Supplied material:
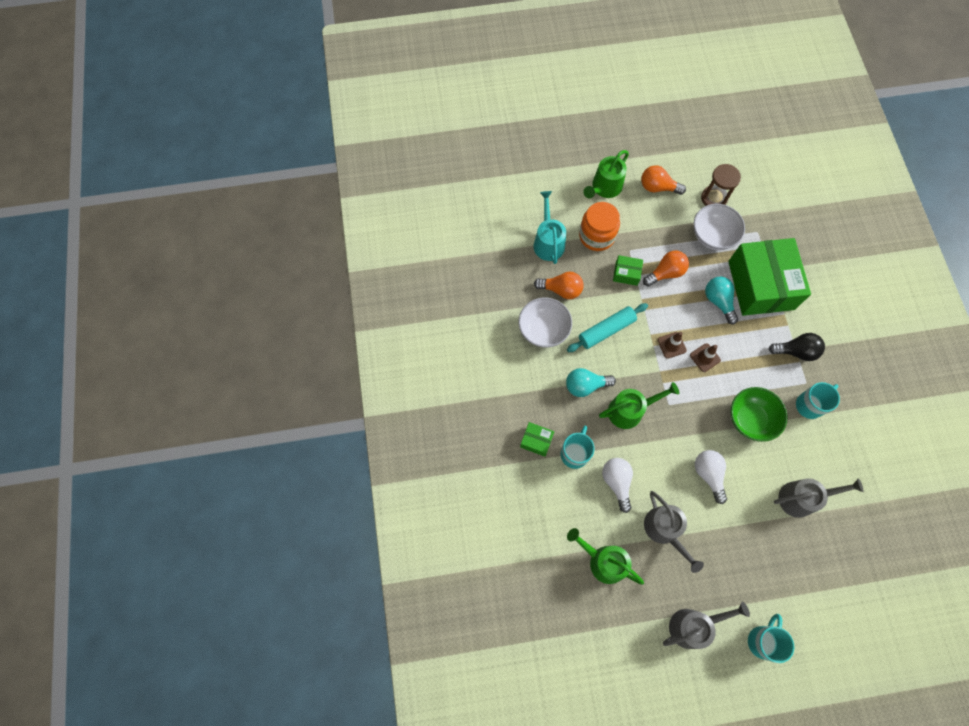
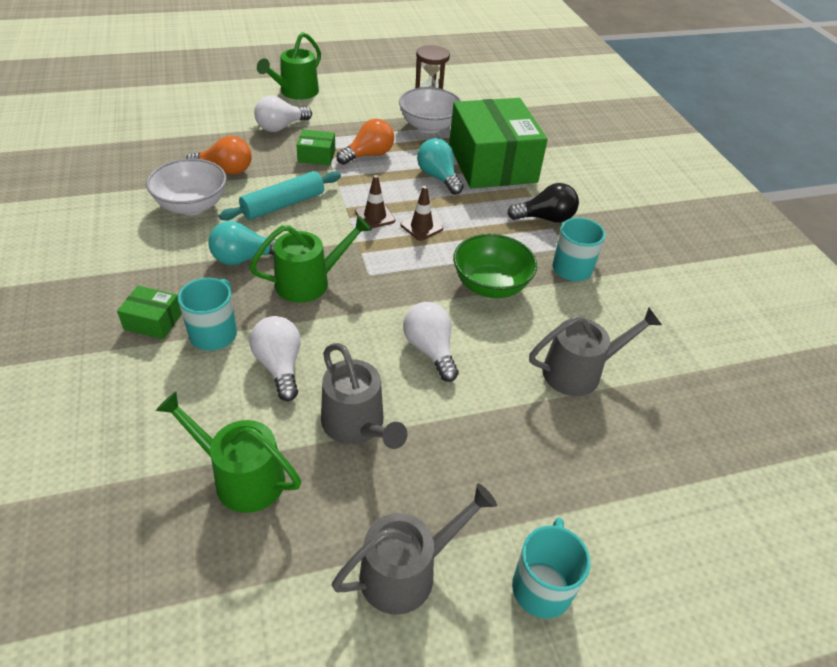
camera: 10 degrees left, 25 degrees down
turquoise watering can [533,191,566,264] -> none
orange jar [579,202,620,251] -> white light bulb [254,96,312,132]
orange light bulb [641,165,686,195] -> none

What is expected: Without including any pictures, reproduce the listing exactly.

Response area:
camera: 10 degrees left, 25 degrees down
turquoise watering can [533,191,566,264] -> none
orange jar [579,202,620,251] -> white light bulb [254,96,312,132]
orange light bulb [641,165,686,195] -> none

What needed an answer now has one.